(Collection entries)
........

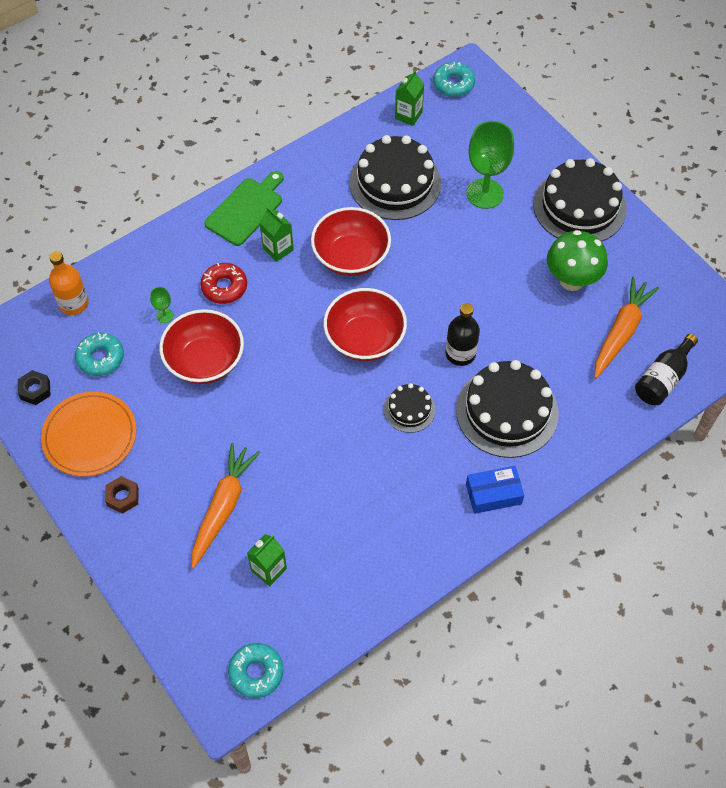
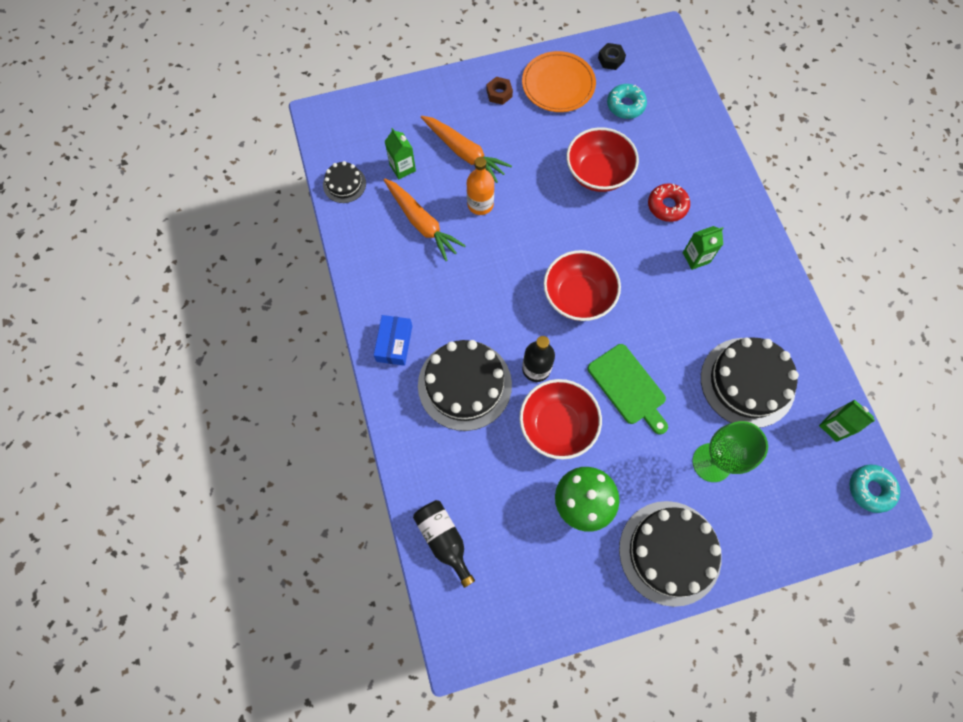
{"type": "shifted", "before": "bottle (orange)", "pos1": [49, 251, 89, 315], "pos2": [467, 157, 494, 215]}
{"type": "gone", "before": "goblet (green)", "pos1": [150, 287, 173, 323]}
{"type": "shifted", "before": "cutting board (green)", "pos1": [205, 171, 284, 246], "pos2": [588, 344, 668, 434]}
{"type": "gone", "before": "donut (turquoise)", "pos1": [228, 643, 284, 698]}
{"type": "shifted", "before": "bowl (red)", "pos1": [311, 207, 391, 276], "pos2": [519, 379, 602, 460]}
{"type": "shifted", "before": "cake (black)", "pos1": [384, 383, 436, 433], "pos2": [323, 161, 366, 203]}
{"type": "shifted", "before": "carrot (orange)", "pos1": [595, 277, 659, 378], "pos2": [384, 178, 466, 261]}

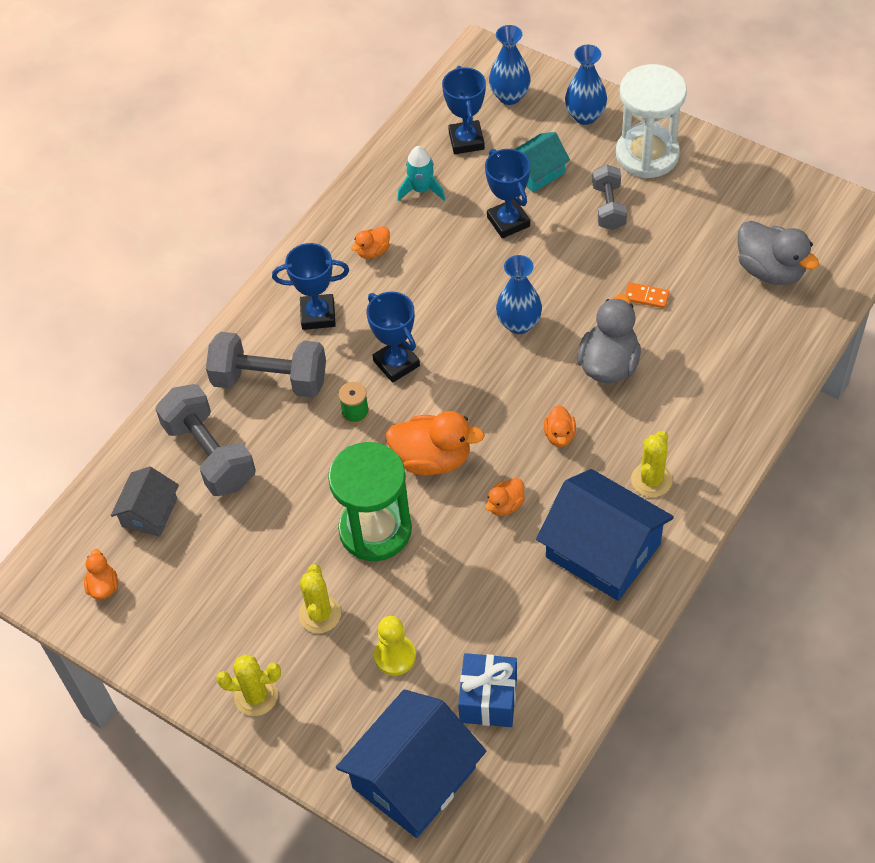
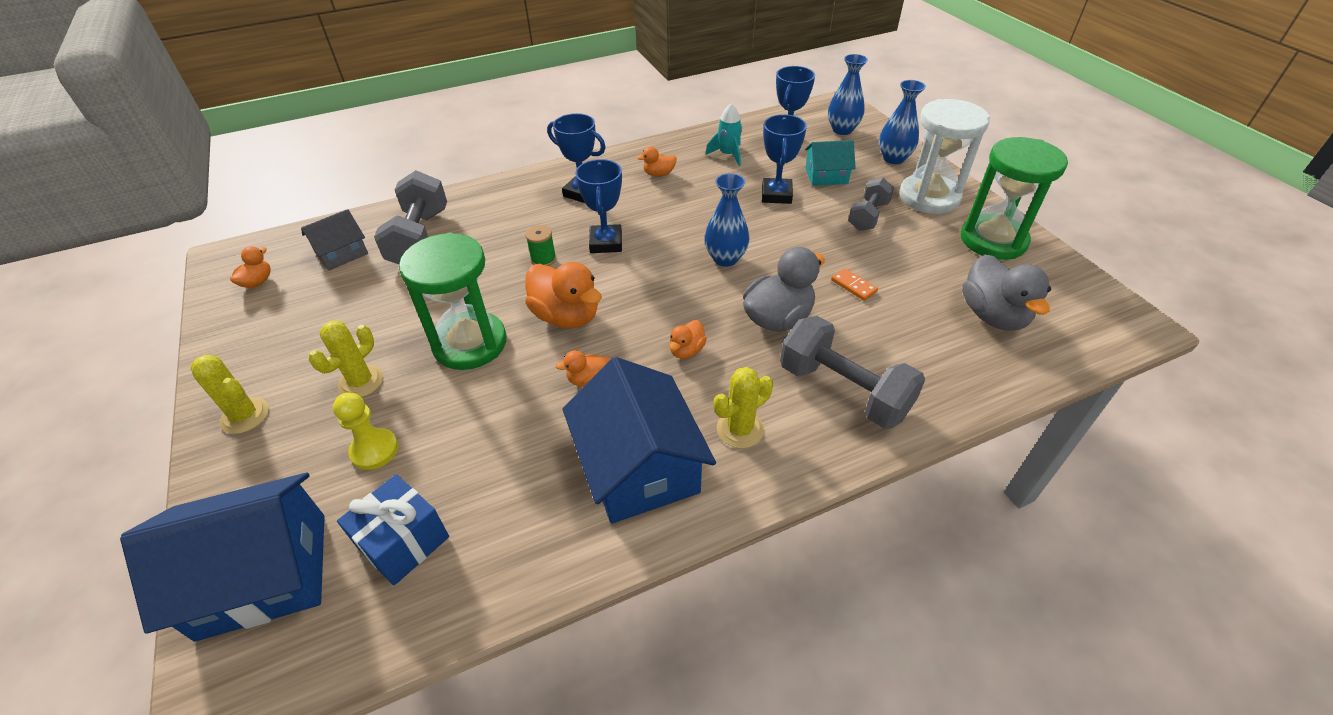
{"type": "shifted", "before": "dumbbell (grey)", "pos1": [206, 332, 326, 398], "pos2": [780, 316, 925, 429]}
{"type": "new", "after": "hourglass (green)", "pos2": [961, 137, 1068, 260]}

........

Matching lines for the string "gone": work out how many the records contain and write only the number.

2